▶ Aim of the exercise
When the line containing "repainted | RED" is reached, begin transcribing. Continue exactly through the final line of the listing, and return nothing else.
☆ ☆ ☆
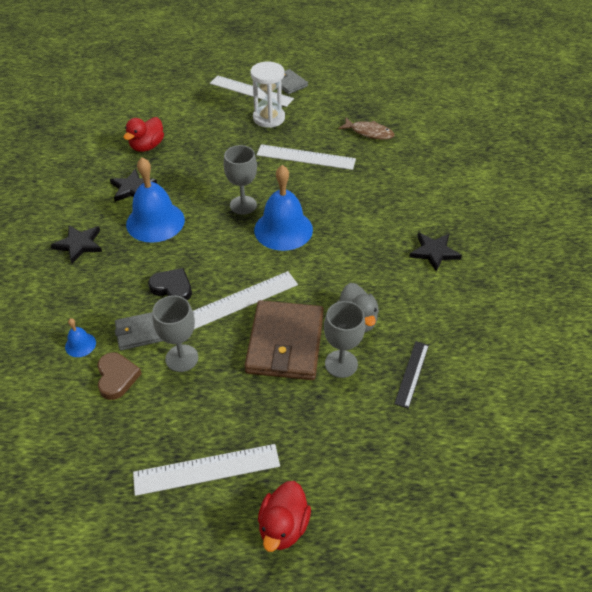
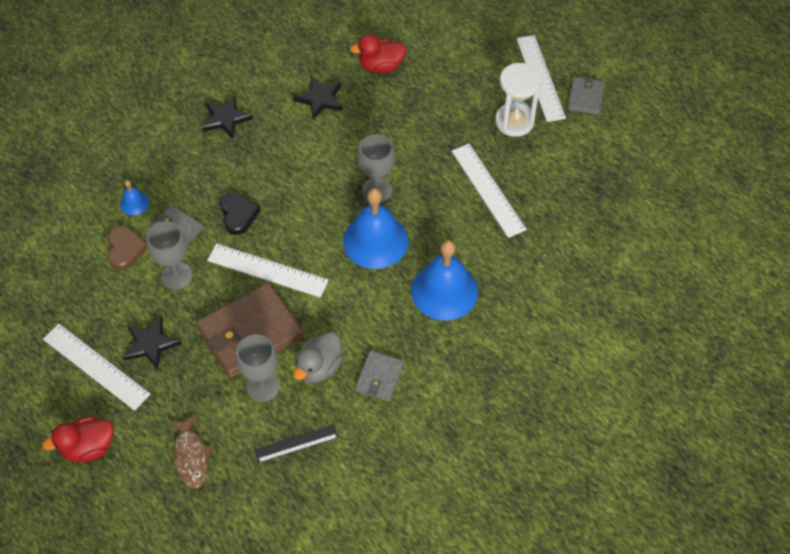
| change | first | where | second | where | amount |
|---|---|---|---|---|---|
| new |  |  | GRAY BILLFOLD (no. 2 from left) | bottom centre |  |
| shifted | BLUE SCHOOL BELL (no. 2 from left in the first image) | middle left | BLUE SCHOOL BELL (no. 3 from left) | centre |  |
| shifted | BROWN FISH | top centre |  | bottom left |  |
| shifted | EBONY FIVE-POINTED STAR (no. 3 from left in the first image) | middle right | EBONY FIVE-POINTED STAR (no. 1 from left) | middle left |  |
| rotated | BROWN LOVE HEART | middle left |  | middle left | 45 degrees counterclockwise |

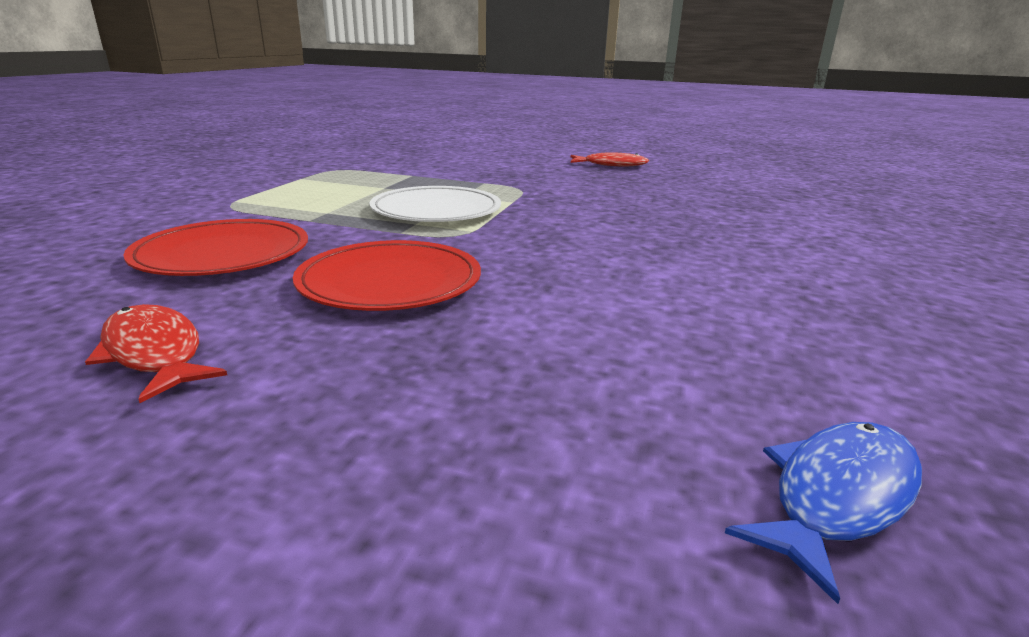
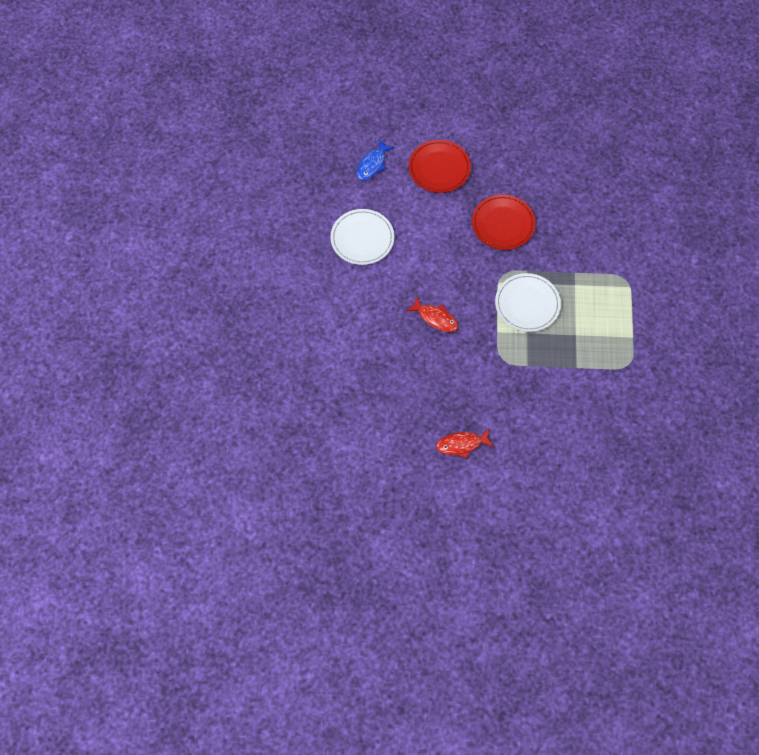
| change | first | where | second | where | amount |
|---|---|---|---|---|---|
| new |  |  | SNOW-WHITE FLAT DISH (no. 1 from left) | top centre |  |
| shifted | RED FISH (no. 1 from left) | middle left |  | centre |  |
| shifted | RED FLAT DISH (no. 1 from left) | middle left |  | top centre |  |

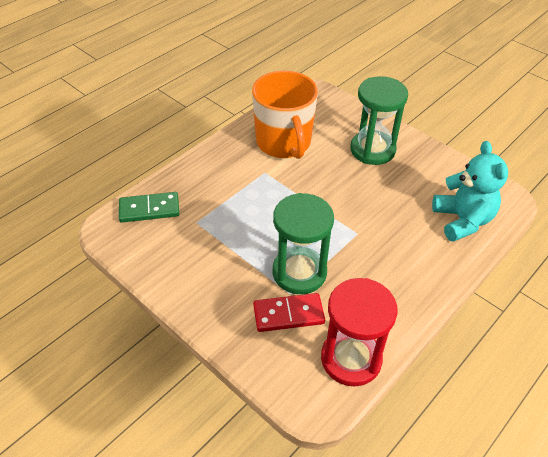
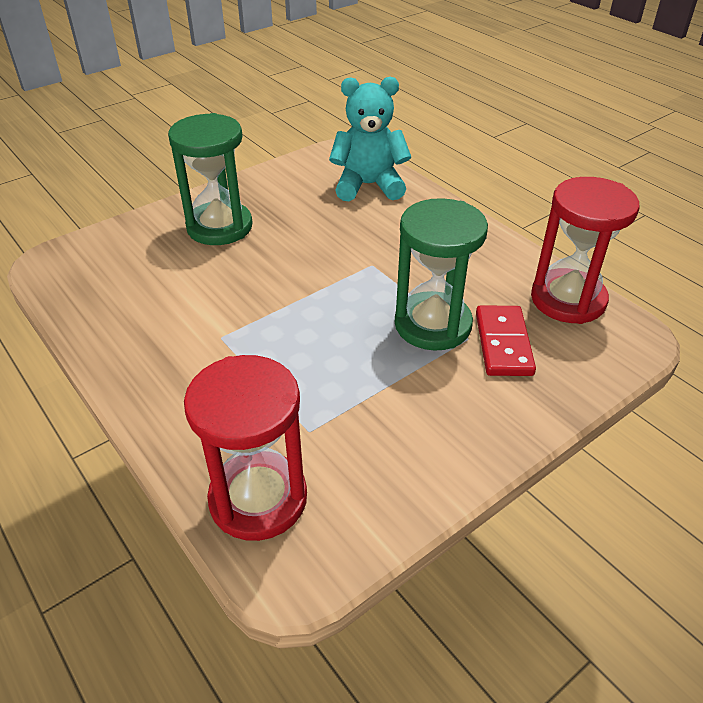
| change | first | where | second | where | amount |
|---|---|---|---|---|---|
| gone | ORANGE TEA MUG | top centre |  |  |  |
| swapped | EMERALD DOMINO | middle left | RED SANDGLASS (no. 1 from left) | centre |  |

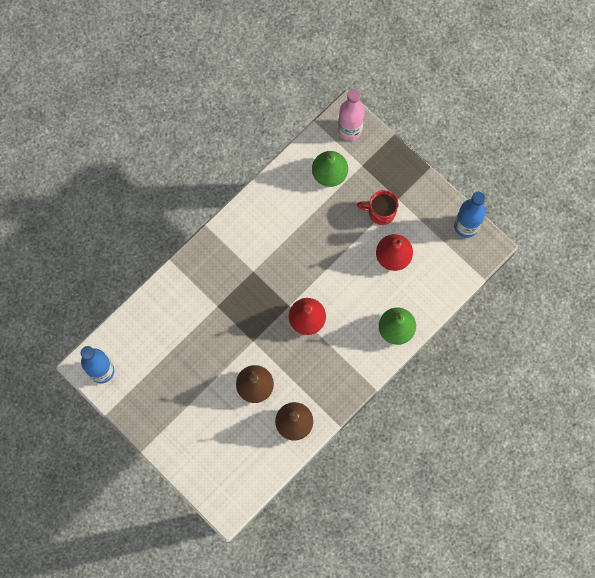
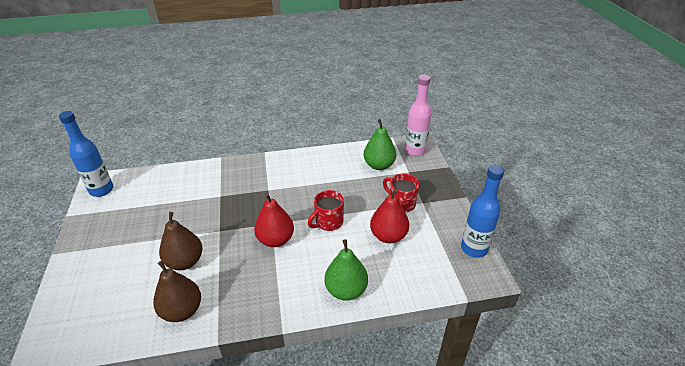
| change | first | where | second | where | amount |
|---|---|---|---|---|---|
| new |  |  | RED TEA MUG (no. 1 from left) | centre |  |

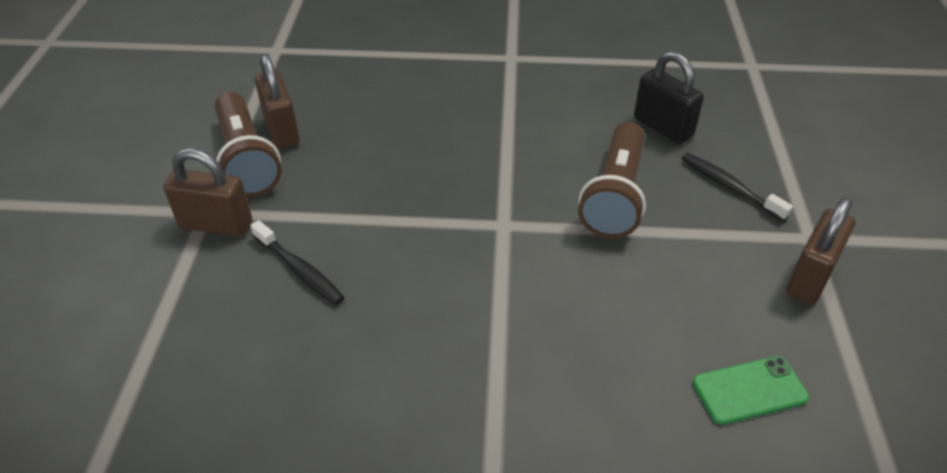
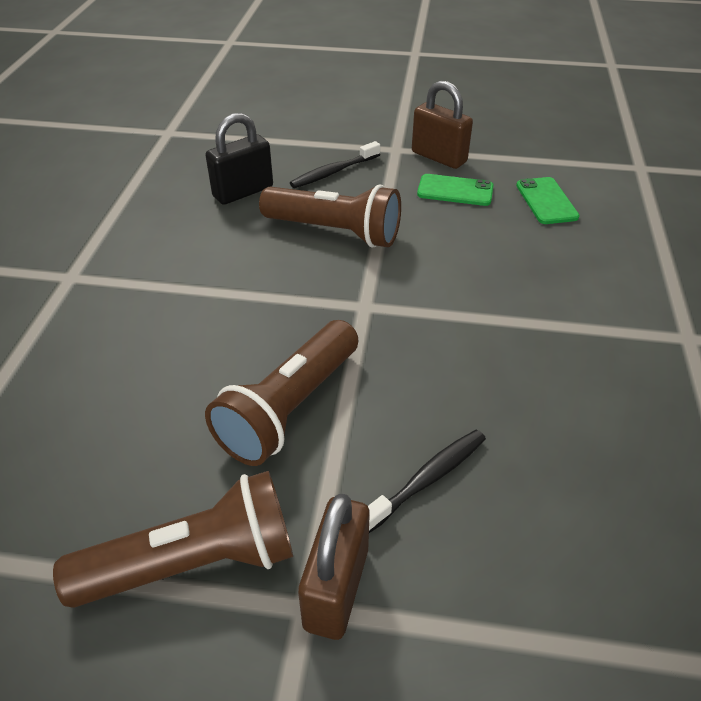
| change | first | where | second | where | amount |
|---|---|---|---|---|---|
| gone | BROWN SMALL LOCK (no. 2 from left) | top left |  |  |  |
| new |  |  | BROWN TORCH (no. 2 from left) | centre |  |
| new |  |  | EMERALD MOBILE PHONE (no. 1 from left) | top centre |  |

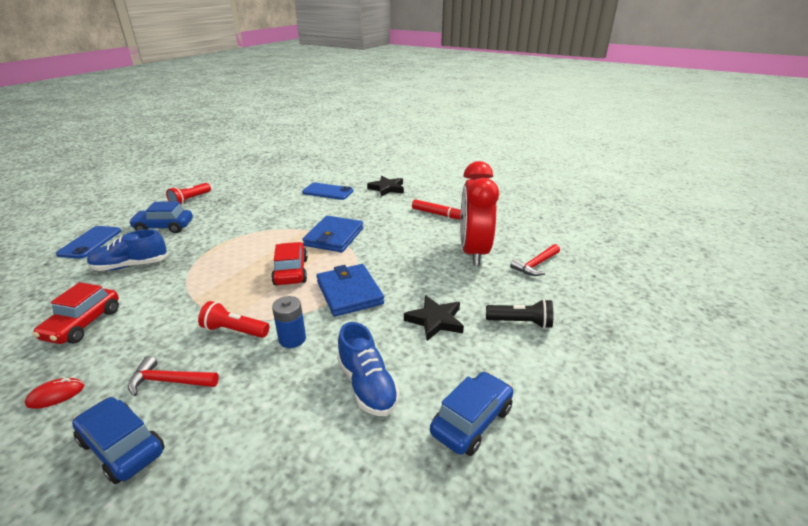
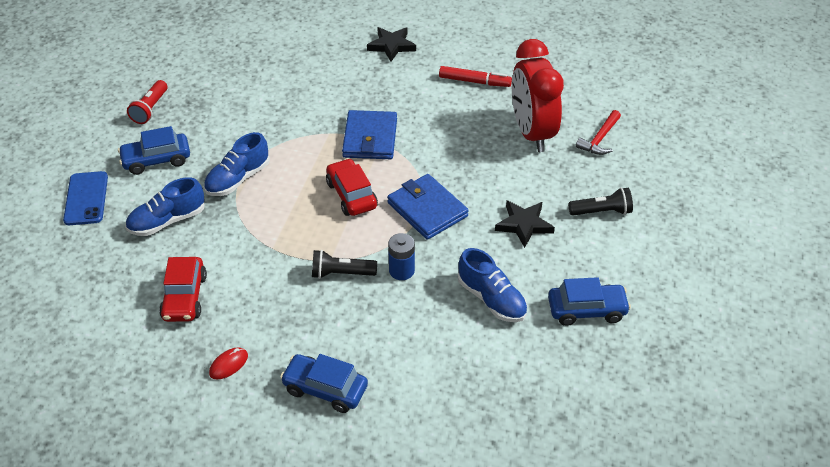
| change | first | where | second | where | amount |
|---|---|---|---|---|---|
| gone | RED CLAW HAMMER (no. 1 from left) | bottom left |  |  |  |
| gone | BLUE MOBILE PHONE (no. 2 from left) | centre |  |  |  |
| new |  |  | BLUE LACE-UP SHOE (no. 2 from left) | middle left |  |
| repainted | RED TORCH (no. 2 from left) | middle left | EBONY TORCH (no. 1 from left) | centre |  |
| rotated | BLUE AUTOMOBILE (no. 3 from left) | bottom centre |  | middle right | 60 degrees clockwise |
☆ ☆ ☆
▶ Response to this exercise
| repainted | RED TORCH (no. 2 from left) | middle left | EBONY TORCH (no. 1 from left) | centre |  |
| rotated | BLUE AUTOMOBILE (no. 3 from left) | bottom centre |  | middle right | 60 degrees clockwise |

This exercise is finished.